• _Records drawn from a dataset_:
= Beginning of Section =

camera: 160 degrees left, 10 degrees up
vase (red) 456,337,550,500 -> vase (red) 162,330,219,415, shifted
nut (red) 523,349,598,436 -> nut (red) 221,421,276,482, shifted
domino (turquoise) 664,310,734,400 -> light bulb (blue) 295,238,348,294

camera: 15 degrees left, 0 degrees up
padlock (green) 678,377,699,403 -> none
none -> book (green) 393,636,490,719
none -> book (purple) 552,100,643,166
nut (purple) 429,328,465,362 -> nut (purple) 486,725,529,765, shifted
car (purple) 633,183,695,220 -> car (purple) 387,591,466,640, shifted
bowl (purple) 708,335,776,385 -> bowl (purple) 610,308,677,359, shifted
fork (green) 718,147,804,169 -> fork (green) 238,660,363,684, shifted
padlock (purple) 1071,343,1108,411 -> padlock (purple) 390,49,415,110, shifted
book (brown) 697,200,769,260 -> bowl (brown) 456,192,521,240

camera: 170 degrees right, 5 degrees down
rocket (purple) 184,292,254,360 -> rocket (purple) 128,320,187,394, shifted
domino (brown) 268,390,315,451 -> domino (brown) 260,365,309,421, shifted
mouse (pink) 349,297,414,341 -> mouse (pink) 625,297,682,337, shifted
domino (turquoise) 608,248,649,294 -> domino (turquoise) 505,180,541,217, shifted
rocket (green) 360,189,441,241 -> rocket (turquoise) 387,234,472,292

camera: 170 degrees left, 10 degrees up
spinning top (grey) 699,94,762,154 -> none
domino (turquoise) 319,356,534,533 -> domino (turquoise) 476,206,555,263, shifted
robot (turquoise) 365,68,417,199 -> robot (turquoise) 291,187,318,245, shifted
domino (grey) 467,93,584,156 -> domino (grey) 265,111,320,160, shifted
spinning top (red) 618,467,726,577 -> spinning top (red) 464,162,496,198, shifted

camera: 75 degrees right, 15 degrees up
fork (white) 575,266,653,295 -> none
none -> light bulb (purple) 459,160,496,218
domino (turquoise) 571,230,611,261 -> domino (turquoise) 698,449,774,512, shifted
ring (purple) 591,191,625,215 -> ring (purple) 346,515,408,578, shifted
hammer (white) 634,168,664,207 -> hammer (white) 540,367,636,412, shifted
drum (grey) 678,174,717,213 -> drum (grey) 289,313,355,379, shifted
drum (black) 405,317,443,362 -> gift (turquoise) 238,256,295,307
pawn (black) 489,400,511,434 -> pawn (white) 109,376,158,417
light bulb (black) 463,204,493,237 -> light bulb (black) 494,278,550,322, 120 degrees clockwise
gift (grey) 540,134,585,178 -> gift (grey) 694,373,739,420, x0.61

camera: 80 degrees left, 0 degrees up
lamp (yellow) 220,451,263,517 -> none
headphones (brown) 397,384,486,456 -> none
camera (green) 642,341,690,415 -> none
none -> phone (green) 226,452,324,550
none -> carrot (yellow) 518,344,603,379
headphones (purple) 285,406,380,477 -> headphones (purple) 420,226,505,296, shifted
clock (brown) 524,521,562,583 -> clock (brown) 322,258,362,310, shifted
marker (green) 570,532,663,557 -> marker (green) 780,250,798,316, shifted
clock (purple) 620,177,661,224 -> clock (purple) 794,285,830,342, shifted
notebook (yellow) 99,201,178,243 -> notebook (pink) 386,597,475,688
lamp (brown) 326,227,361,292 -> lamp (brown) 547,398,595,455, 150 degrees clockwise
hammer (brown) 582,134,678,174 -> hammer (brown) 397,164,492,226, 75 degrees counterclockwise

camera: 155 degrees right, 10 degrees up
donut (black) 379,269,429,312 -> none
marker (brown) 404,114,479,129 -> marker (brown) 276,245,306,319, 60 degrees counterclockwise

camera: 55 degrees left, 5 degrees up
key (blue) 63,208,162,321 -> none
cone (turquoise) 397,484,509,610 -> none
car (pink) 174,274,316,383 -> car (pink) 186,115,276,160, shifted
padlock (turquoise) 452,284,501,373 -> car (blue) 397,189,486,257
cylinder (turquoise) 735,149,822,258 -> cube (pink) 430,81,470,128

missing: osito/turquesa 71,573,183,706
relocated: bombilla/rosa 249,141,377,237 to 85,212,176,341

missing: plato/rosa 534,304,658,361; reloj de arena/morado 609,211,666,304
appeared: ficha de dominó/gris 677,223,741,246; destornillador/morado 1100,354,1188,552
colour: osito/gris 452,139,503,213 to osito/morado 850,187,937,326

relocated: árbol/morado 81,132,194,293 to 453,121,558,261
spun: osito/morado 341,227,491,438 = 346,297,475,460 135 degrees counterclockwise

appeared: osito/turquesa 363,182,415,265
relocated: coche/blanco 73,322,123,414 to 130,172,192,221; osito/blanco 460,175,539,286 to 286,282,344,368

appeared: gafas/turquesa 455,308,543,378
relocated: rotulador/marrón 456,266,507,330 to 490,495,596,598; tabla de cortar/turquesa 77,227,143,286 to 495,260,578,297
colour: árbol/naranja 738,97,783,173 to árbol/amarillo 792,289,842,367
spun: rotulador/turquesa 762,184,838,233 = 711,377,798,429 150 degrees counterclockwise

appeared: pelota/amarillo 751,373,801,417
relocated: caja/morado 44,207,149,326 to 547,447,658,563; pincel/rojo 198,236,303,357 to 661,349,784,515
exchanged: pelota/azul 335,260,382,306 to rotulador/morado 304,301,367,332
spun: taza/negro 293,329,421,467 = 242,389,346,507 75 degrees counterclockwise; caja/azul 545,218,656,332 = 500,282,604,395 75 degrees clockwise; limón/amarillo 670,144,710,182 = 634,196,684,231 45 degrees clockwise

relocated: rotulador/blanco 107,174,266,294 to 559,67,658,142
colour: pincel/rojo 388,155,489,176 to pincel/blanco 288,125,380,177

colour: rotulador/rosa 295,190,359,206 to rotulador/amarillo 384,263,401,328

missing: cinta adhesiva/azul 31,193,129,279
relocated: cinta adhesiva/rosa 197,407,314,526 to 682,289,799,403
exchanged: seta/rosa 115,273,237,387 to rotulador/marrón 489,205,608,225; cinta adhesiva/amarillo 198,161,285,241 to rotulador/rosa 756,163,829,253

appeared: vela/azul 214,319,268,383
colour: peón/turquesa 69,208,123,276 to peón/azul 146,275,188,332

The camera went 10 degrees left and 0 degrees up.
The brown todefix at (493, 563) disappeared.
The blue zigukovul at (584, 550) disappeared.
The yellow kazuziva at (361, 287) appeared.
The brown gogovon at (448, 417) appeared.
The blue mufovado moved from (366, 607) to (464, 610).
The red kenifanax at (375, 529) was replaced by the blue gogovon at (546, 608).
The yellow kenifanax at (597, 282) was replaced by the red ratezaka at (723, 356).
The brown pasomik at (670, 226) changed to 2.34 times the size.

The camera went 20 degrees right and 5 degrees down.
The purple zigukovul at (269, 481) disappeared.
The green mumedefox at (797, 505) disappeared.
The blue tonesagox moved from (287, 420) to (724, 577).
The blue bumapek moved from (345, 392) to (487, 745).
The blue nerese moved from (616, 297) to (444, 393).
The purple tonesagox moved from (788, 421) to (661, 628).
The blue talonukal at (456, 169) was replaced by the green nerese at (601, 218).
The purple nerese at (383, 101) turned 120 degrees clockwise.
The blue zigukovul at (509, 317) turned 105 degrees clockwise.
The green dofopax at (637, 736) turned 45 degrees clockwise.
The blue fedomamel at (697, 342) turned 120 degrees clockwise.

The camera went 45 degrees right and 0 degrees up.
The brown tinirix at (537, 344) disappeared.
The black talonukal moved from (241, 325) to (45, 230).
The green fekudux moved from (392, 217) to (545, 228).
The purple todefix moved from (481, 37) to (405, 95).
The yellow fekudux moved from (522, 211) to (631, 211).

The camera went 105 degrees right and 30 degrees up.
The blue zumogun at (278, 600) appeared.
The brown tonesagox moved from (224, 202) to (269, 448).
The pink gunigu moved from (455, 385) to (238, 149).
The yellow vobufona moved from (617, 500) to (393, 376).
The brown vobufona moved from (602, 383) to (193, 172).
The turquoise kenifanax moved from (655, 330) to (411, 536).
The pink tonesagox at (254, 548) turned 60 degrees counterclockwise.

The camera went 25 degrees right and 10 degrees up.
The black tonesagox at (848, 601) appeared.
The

= End of Section =

• _What the task requires_:
In the entries above, find every line holding the word "gogovon" and copy it out.

• _Exercise response_:
The brown gogovon at (448, 417) appeared.
The red kenifanax at (375, 529) was replaced by the blue gogovon at (546, 608).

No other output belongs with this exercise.